• [EXCERPTED DATA]:
——————

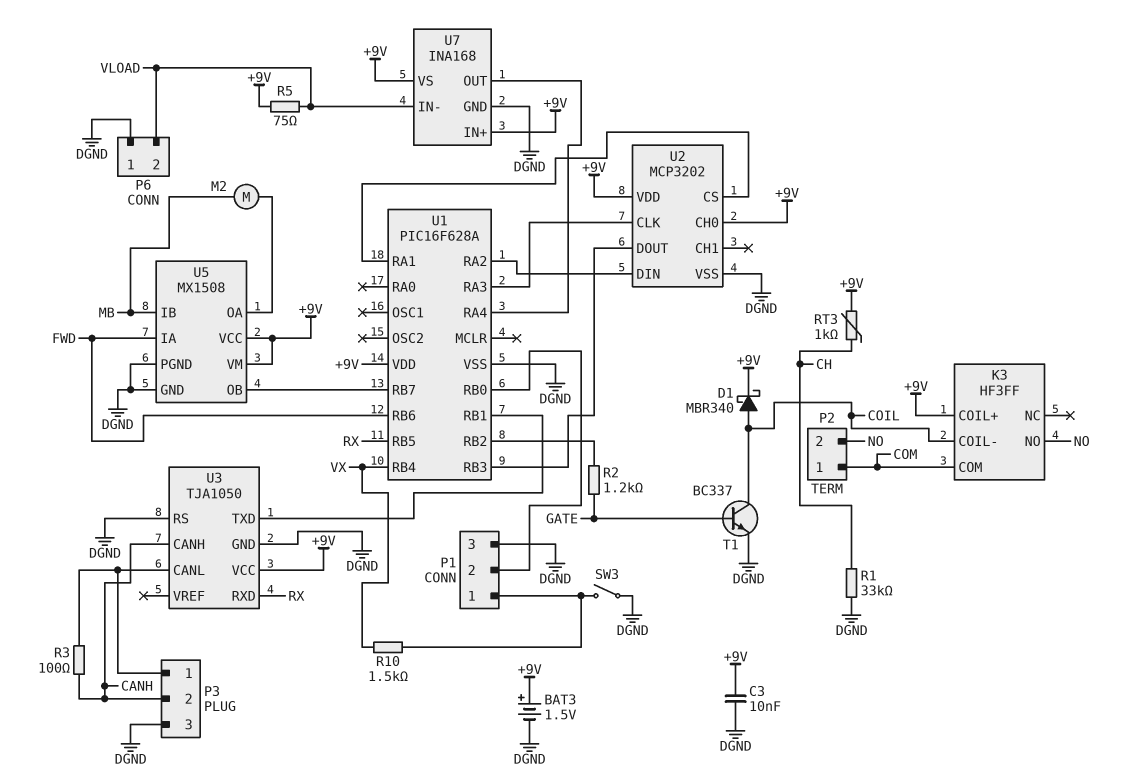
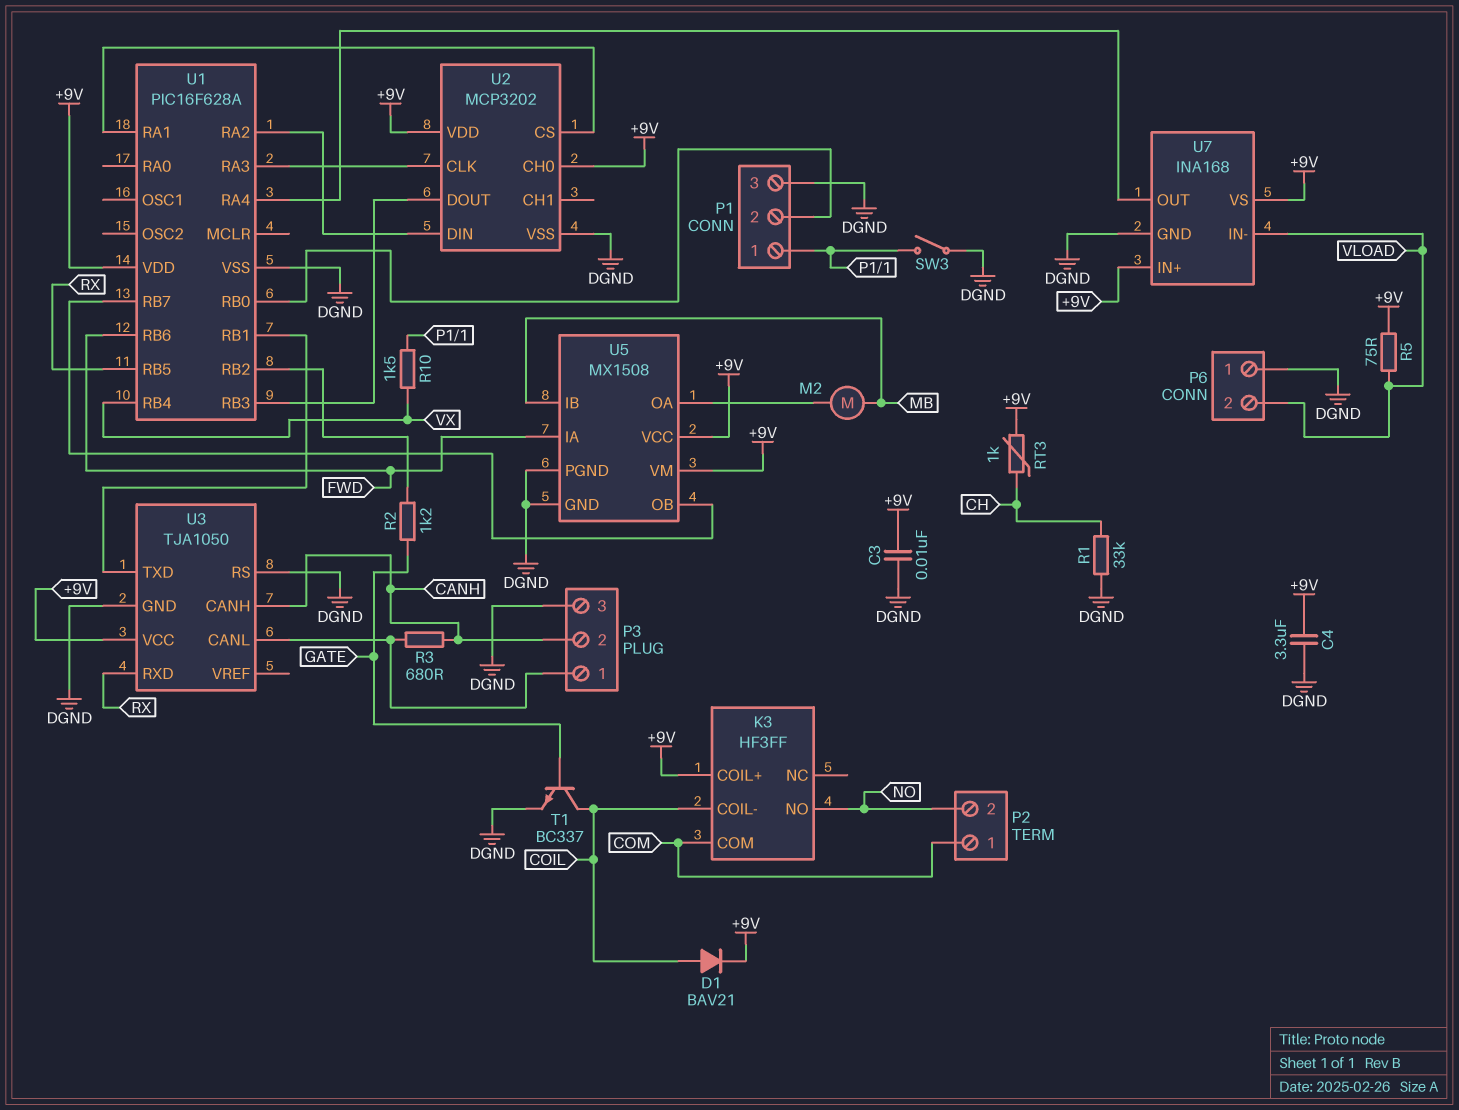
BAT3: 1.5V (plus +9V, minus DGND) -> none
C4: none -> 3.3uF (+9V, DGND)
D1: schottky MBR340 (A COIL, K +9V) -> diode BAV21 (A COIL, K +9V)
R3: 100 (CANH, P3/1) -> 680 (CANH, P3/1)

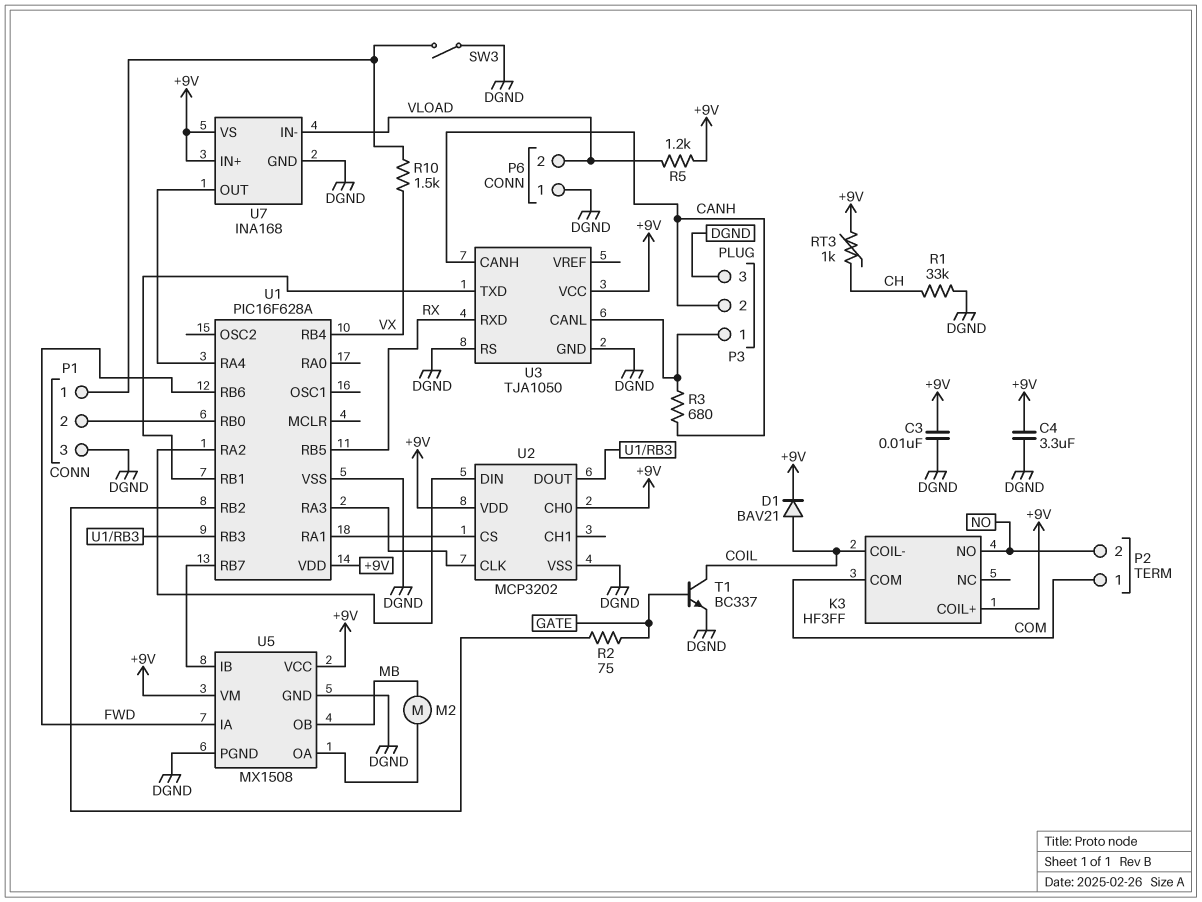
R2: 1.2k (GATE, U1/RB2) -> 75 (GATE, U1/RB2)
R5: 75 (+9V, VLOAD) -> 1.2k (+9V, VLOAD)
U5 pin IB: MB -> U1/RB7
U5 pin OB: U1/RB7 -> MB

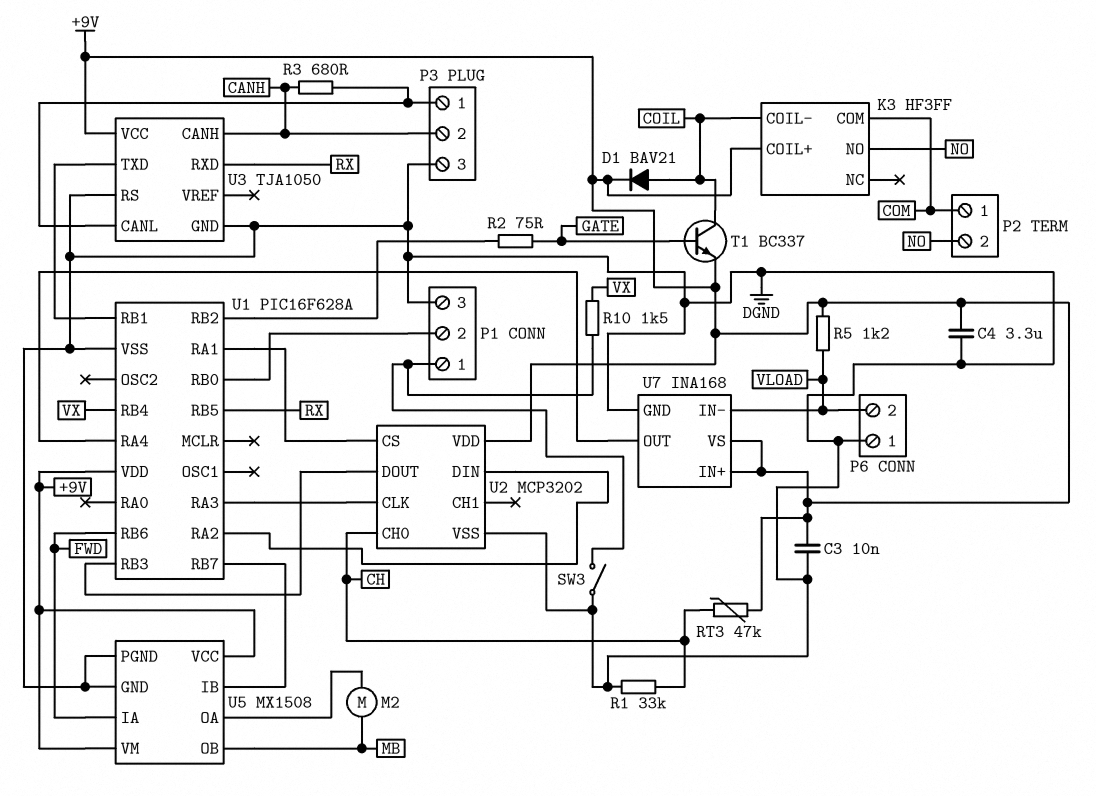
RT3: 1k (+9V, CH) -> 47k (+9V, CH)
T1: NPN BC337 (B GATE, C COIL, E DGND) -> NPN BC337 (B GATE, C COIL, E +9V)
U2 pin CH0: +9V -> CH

——————

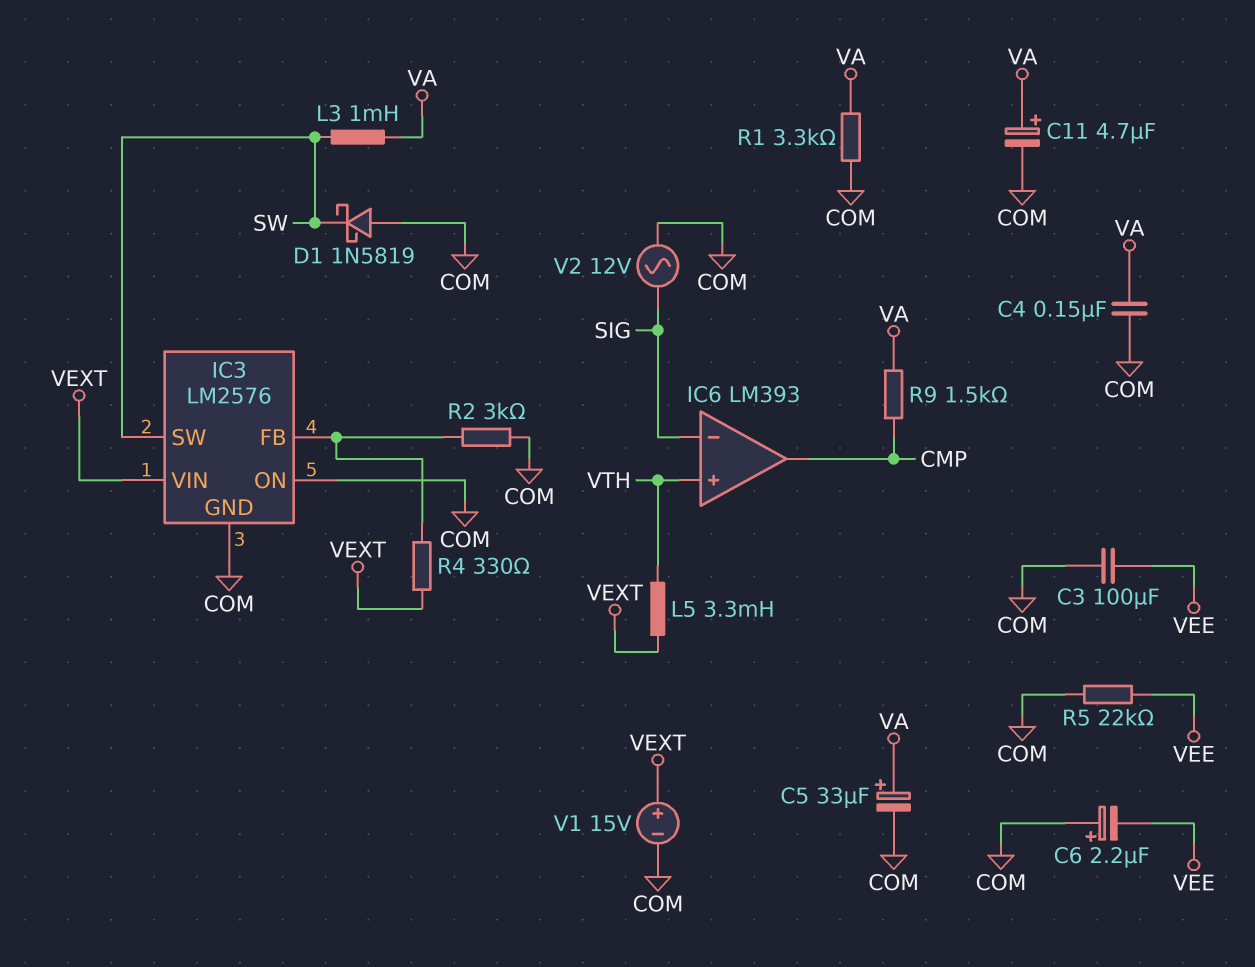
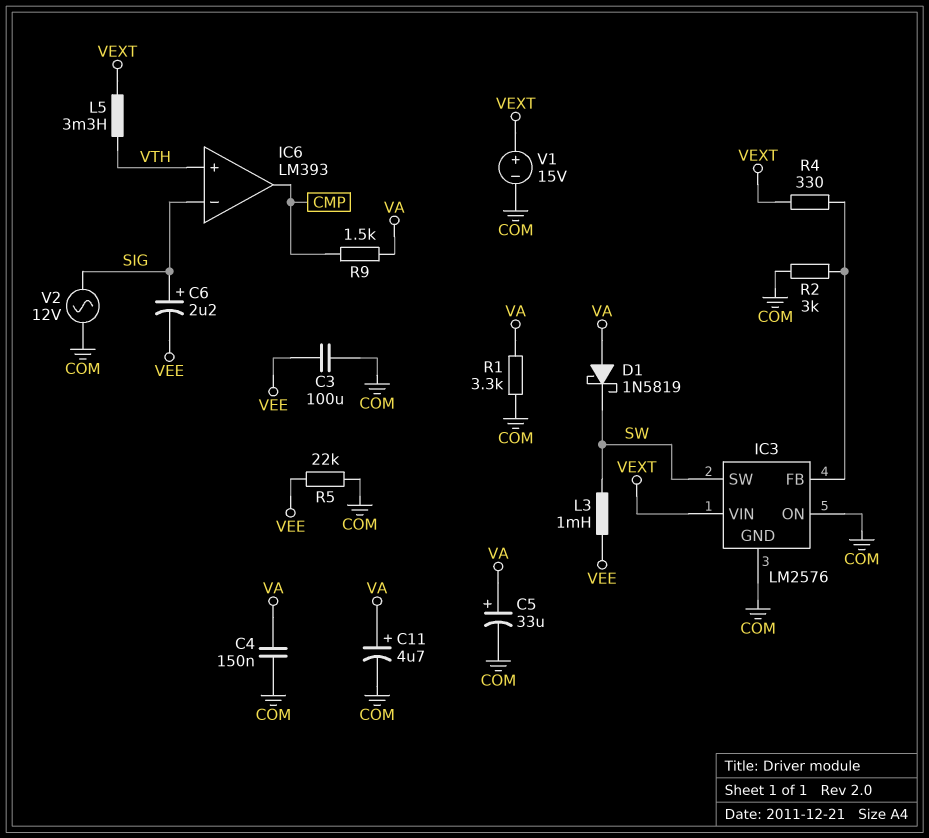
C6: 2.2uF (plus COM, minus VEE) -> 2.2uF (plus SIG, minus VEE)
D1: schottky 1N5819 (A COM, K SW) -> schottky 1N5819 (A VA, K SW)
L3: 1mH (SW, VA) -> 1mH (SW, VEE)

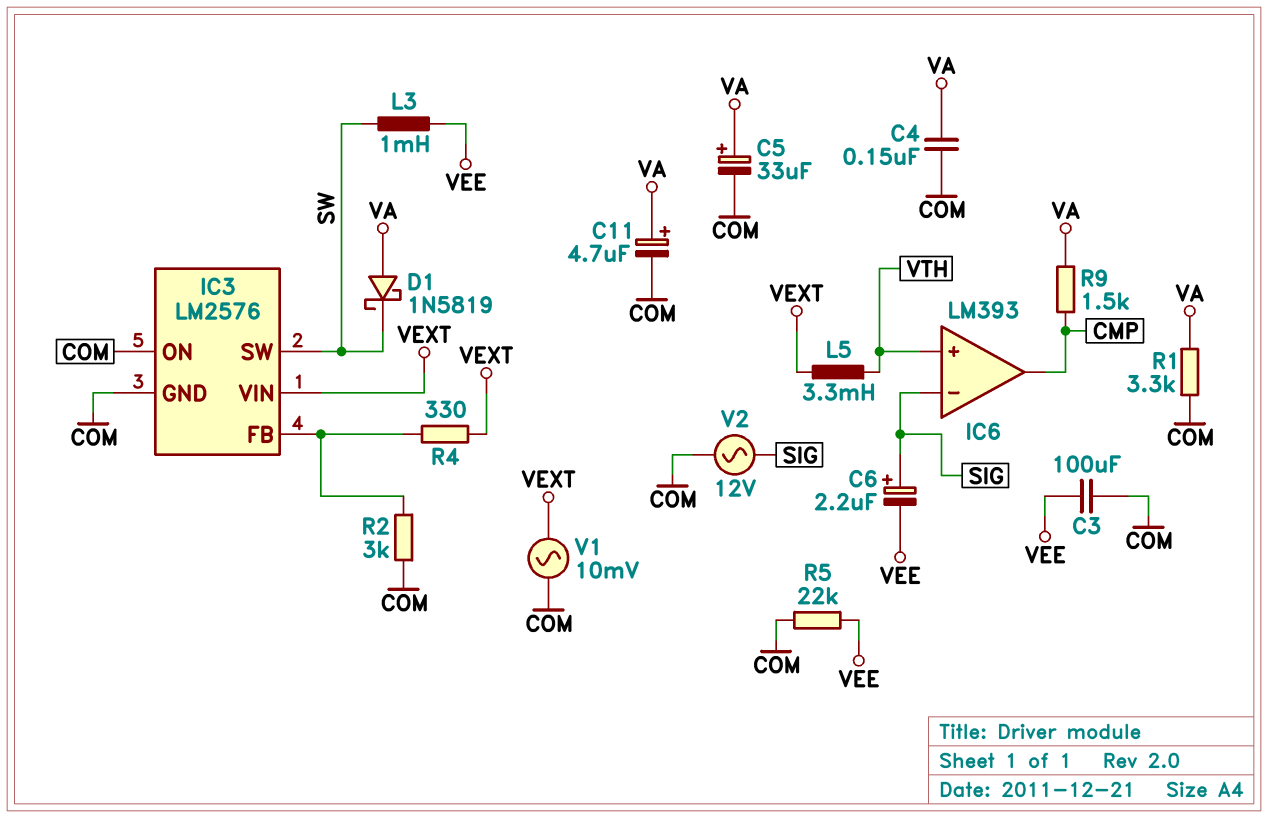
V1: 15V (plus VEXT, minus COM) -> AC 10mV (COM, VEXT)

——————

• [EXERCISE]:
The lines above that hold "COIL" are the result; show every one of them.

• [WRITTEN RESPONSE]:
D1: schottky MBR340 (A COIL, K +9V) -> diode BAV21 (A COIL, K +9V)
T1: NPN BC337 (B GATE, C COIL, E DGND) -> NPN BC337 (B GATE, C COIL, E +9V)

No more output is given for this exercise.